§ What is needed
Render every line of the records below as a numbered list, skipping blank lines.

§ Rows from a dataset

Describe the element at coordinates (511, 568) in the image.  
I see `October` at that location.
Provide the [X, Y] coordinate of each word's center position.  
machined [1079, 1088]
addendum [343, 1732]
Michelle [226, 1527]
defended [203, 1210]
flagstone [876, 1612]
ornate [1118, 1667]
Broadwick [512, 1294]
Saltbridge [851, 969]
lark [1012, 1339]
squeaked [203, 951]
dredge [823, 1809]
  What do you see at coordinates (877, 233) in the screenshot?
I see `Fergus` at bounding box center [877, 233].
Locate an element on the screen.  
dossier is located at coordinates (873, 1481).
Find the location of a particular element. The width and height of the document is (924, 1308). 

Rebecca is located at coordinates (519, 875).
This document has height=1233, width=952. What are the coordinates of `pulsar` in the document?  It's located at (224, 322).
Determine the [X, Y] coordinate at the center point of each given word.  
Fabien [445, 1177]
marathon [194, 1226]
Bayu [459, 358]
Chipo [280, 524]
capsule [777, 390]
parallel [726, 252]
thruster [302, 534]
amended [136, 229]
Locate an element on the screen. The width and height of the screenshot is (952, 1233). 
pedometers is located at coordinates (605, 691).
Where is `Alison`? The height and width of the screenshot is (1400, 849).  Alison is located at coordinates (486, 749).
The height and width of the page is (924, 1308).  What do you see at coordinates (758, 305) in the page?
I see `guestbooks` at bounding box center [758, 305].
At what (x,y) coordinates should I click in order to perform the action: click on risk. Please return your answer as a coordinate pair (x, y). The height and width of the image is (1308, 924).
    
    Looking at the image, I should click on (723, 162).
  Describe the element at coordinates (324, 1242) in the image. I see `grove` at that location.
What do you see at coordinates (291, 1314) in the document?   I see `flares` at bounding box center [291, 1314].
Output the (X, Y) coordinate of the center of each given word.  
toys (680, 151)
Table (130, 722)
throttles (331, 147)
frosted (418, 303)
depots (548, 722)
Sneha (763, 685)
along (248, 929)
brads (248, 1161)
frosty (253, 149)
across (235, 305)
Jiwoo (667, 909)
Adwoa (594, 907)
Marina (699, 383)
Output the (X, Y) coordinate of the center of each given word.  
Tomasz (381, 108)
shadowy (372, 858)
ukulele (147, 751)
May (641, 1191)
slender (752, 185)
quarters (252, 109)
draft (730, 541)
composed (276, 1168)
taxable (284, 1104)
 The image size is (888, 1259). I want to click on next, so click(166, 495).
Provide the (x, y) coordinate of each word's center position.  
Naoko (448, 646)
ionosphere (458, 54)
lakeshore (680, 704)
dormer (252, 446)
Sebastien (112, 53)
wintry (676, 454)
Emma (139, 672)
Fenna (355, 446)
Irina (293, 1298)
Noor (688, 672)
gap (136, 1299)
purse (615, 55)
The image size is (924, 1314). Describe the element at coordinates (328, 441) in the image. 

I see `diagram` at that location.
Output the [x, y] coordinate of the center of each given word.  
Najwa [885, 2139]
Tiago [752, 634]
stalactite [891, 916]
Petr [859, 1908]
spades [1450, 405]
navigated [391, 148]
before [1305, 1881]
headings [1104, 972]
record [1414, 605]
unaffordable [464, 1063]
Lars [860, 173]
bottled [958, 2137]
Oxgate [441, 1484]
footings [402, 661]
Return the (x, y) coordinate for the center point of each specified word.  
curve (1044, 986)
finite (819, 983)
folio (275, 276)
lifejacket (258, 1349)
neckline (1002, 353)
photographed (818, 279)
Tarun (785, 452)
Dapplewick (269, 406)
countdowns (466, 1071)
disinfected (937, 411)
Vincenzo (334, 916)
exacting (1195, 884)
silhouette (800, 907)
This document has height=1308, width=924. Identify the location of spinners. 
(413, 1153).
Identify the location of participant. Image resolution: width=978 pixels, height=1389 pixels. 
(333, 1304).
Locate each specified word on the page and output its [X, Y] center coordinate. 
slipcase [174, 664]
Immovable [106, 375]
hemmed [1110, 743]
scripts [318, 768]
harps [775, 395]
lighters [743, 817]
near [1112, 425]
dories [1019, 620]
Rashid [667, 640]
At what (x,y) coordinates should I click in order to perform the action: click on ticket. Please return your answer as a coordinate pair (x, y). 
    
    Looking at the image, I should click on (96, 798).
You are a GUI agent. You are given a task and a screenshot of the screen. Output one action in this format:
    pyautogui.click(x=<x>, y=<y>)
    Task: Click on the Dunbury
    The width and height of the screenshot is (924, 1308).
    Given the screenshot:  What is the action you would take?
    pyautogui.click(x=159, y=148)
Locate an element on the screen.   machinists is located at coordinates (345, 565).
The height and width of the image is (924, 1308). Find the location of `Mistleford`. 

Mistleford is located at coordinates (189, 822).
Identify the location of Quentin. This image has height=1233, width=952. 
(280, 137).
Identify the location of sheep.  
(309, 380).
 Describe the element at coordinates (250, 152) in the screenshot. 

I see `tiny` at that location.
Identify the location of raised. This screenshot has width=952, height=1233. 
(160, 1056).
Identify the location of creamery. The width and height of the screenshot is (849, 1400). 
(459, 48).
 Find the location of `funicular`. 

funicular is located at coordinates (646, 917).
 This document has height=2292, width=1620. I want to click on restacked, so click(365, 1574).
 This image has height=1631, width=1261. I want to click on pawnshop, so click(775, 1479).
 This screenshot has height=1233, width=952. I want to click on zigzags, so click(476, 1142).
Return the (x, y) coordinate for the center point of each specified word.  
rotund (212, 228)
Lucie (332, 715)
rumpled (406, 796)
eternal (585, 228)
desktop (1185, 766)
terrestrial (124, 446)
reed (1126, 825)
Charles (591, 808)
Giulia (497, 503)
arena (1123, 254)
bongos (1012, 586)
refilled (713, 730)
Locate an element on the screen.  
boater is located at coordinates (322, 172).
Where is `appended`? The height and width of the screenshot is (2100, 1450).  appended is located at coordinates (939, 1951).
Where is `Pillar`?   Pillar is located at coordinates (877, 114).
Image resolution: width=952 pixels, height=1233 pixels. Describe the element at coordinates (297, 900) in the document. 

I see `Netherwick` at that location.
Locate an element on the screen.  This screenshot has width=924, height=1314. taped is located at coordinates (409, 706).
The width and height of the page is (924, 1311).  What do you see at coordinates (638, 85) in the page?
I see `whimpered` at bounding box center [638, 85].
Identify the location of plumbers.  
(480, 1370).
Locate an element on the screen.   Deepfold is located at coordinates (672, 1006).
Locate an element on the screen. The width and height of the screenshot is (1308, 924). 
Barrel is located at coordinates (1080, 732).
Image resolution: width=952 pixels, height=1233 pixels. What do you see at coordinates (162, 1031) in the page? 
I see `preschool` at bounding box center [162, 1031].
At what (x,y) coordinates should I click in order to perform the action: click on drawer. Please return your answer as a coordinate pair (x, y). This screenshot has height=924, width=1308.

§ Reply
1. Describe the element at coordinates (511, 568) in the image.  
2. I see `October` at that location.
3. Provide the [X, Y] coordinate of each word's center position.  
4. machined [1079, 1088]
5. addendum [343, 1732]
6. Michelle [226, 1527]
7. defended [203, 1210]
8. flagstone [876, 1612]
9. ornate [1118, 1667]
10. Broadwick [512, 1294]
11. Saltbridge [851, 969]
12. lark [1012, 1339]
13. squeaked [203, 951]
14. dredge [823, 1809]
15.   What do you see at coordinates (877, 233) in the screenshot?
16. I see `Fergus` at bounding box center [877, 233].
17. Locate an element on the screen.  
18. dossier is located at coordinates (873, 1481).
19. Find the location of a particular element. The width and height of the document is (924, 1308). 
20. Rebecca is located at coordinates (519, 875).
21. This document has height=1233, width=952. What are the coordinates of `pulsar` in the document?  It's located at (224, 322).
22. Determine the [X, Y] coordinate at the center point of each given word.  
23. Fabien [445, 1177]
24. marathon [194, 1226]
25. Bayu [459, 358]
26. Chipo [280, 524]
27. capsule [777, 390]
28. parallel [726, 252]
29. thruster [302, 534]
30. amended [136, 229]
31. Locate an element on the screen. The width and height of the screenshot is (952, 1233). 
32. pedometers is located at coordinates (605, 691).
33. Where is `Alison`? The height and width of the screenshot is (1400, 849).  Alison is located at coordinates (486, 749).
34. The height and width of the page is (924, 1308).  What do you see at coordinates (758, 305) in the page?
35. I see `guestbooks` at bounding box center [758, 305].
36. At what (x,y) coordinates should I click in order to perform the action: click on risk. Please return your answer as a coordinate pair (x, y). The height and width of the image is (1308, 924).
37.     Looking at the image, I should click on (723, 162).
38.   Describe the element at coordinates (324, 1242) in the image. I see `grove` at that location.
39. What do you see at coordinates (291, 1314) in the document?   I see `flares` at bounding box center [291, 1314].
40. Output the (X, Y) coordinate of the center of each given word.  
41. toys (680, 151)
42. Table (130, 722)
43. throttles (331, 147)
44. frosted (418, 303)
45. depots (548, 722)
46. Sneha (763, 685)
47. along (248, 929)
48. brads (248, 1161)
49. frosty (253, 149)
50. across (235, 305)
51. Jiwoo (667, 909)
52. Adwoa (594, 907)
53. Marina (699, 383)
54. Output the (X, Y) coordinate of the center of each given word.  
55. Tomasz (381, 108)
56. shadowy (372, 858)
57. ukulele (147, 751)
58. May (641, 1191)
59. slender (752, 185)
60. quarters (252, 109)
61. draft (730, 541)
62. composed (276, 1168)
63. taxable (284, 1104)
64.  The image size is (888, 1259). I want to click on next, so click(166, 495).
65. Provide the (x, y) coordinate of each word's center position.  
66. Naoko (448, 646)
67. ionosphere (458, 54)
68. lakeshore (680, 704)
69. dormer (252, 446)
70. Sebastien (112, 53)
71. wintry (676, 454)
72. Emma (139, 672)
73. Fenna (355, 446)
74. Irina (293, 1298)
75. Noor (688, 672)
76. gap (136, 1299)
77. purse (615, 55)
78. The image size is (924, 1314). Describe the element at coordinates (328, 441) in the image. 
79. I see `diagram` at that location.
80. Output the [x, y] coordinate of the center of each given word.  
81. Najwa [885, 2139]
82. Tiago [752, 634]
83. stalactite [891, 916]
84. Petr [859, 1908]
85. spades [1450, 405]
86. navigated [391, 148]
87. before [1305, 1881]
88. headings [1104, 972]
89. record [1414, 605]
90. unaffordable [464, 1063]
91. Lars [860, 173]
92. bottled [958, 2137]
93. Oxgate [441, 1484]
94. footings [402, 661]
95. Return the (x, y) coordinate for the center point of each specified word.  
96. curve (1044, 986)
97. finite (819, 983)
98. folio (275, 276)
99. lifejacket (258, 1349)
100. neckline (1002, 353)
101. photographed (818, 279)
102. Tarun (785, 452)
103. Dapplewick (269, 406)
104. countdowns (466, 1071)
105. disinfected (937, 411)
106. Vincenzo (334, 916)
107. exacting (1195, 884)
108. silhouette (800, 907)
109. This document has height=1308, width=924. Identify the location of spinners. 
110. (413, 1153).
111. Identify the location of participant. Image resolution: width=978 pixels, height=1389 pixels. 
112. (333, 1304).
113. Locate each specified word on the page and output its [X, Y] center coordinate. 
114. slipcase [174, 664]
115. Immovable [106, 375]
116. hemmed [1110, 743]
117. scripts [318, 768]
118. harps [775, 395]
119. lighters [743, 817]
120. near [1112, 425]
121. dories [1019, 620]
122. Rashid [667, 640]
123. At what (x,y) coordinates should I click in order to perform the action: click on ticket. Please return your answer as a coordinate pair (x, y). 
124.     Looking at the image, I should click on (96, 798).
125. You are a GUI agent. You are given a task and a screenshot of the screen. Output one action in this format:
126.     pyautogui.click(x=<x>, y=<y>)
127.     Task: Click on the Dunbury
128.     The width and height of the screenshot is (924, 1308).
129.     Given the screenshot:  What is the action you would take?
130.     pyautogui.click(x=159, y=148)
131. Locate an element on the screen.   machinists is located at coordinates (345, 565).
132. The height and width of the image is (924, 1308). Find the location of `Mistleford`. 
133. Mistleford is located at coordinates (189, 822).
134. Identify the location of Quentin. This image has height=1233, width=952. 
135. (280, 137).
136. Identify the location of sheep.  
137. (309, 380).
138.  Describe the element at coordinates (250, 152) in the screenshot. 
139. I see `tiny` at that location.
140. Identify the location of raised. This screenshot has width=952, height=1233. 
141. (160, 1056).
142. Identify the location of creamery. The width and height of the screenshot is (849, 1400). 
143. (459, 48).
144.  Find the location of `funicular`. 
145. funicular is located at coordinates (646, 917).
146.  This document has height=2292, width=1620. I want to click on restacked, so click(365, 1574).
147.  This image has height=1631, width=1261. I want to click on pawnshop, so click(775, 1479).
148.  This screenshot has height=1233, width=952. I want to click on zigzags, so click(476, 1142).
149. Return the (x, y) coordinate for the center point of each specified word.  
150. rotund (212, 228)
151. Lucie (332, 715)
152. rumpled (406, 796)
153. eternal (585, 228)
154. desktop (1185, 766)
155. terrestrial (124, 446)
156. reed (1126, 825)
157. Charles (591, 808)
158. Giulia (497, 503)
159. arena (1123, 254)
160. bongos (1012, 586)
161. refilled (713, 730)
162. Locate an element on the screen.  
163. boater is located at coordinates (322, 172).
164. Where is `appended`? The height and width of the screenshot is (2100, 1450).  appended is located at coordinates (939, 1951).
165. Where is `Pillar`?   Pillar is located at coordinates (877, 114).
166. Image resolution: width=952 pixels, height=1233 pixels. Describe the element at coordinates (297, 900) in the document. 
167. I see `Netherwick` at that location.
168. Locate an element on the screen.  This screenshot has width=924, height=1314. taped is located at coordinates (409, 706).
169. The width and height of the page is (924, 1311).  What do you see at coordinates (638, 85) in the page?
170. I see `whimpered` at bounding box center [638, 85].
171. Identify the location of plumbers.  
172. (480, 1370).
173. Locate an element on the screen.   Deepfold is located at coordinates (672, 1006).
174. Locate an element on the screen. The width and height of the screenshot is (1308, 924). 
175. Barrel is located at coordinates (1080, 732).
176. Image resolution: width=952 pixels, height=1233 pixels. What do you see at coordinates (162, 1031) in the page? 
177. I see `preschool` at bounding box center [162, 1031].
178. At what (x,y) coordinates should I click in order to perform the action: click on drawer. Please return your answer as a coordinate pair (x, y). This screenshot has height=924, width=1308.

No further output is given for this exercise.